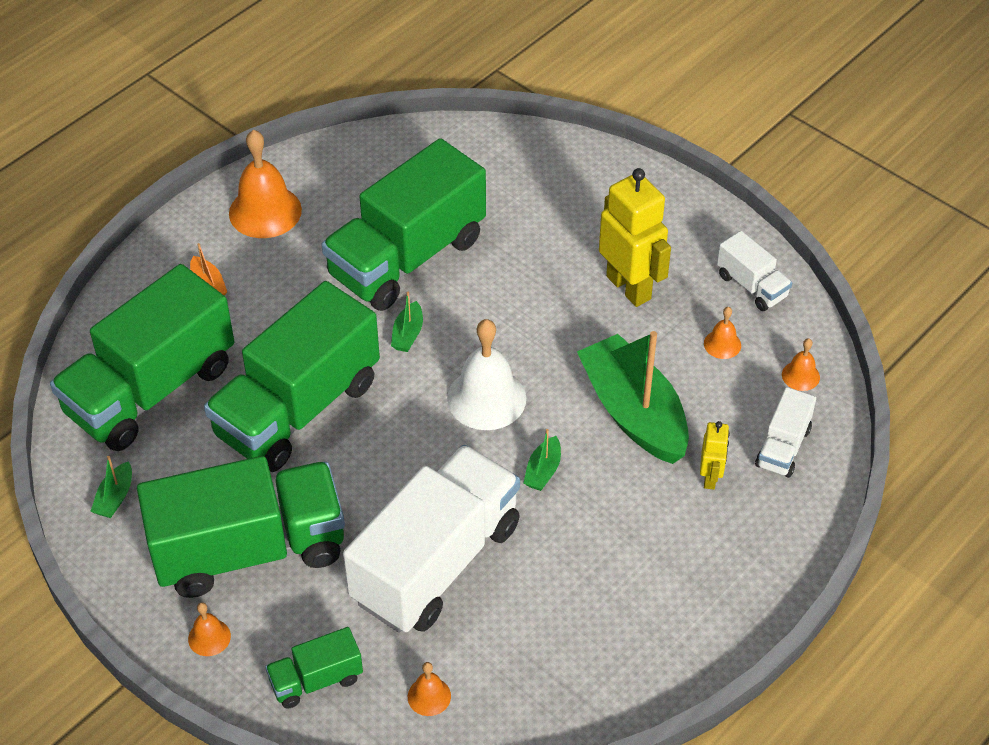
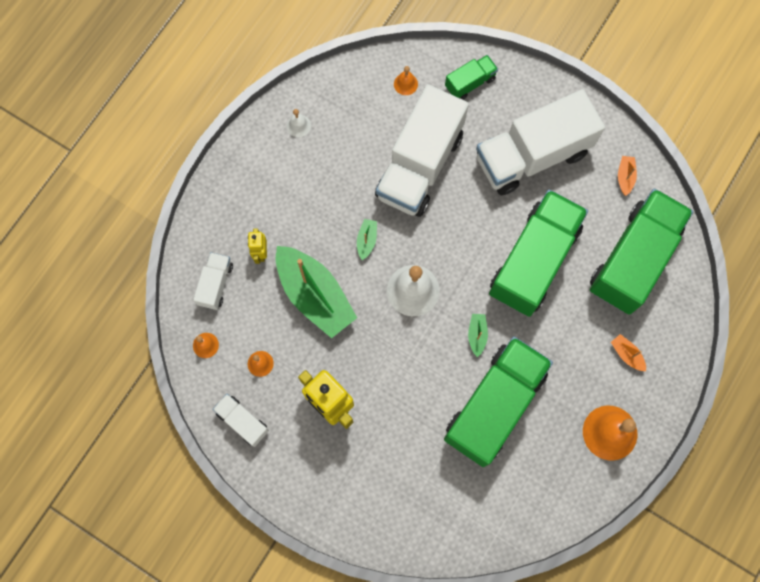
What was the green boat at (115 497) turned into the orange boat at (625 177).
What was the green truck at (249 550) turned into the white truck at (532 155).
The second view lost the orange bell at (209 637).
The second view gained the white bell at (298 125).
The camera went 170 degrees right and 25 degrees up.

-- -- --

Brief:
Output the lines from the one holding "What was the green truck" to the last line of the material, inclusive, exactly as they appear. Add no others.

Result below:
What was the green truck at (249 550) turned into the white truck at (532 155).
The second view lost the orange bell at (209 637).
The second view gained the white bell at (298 125).
The camera went 170 degrees right and 25 degrees up.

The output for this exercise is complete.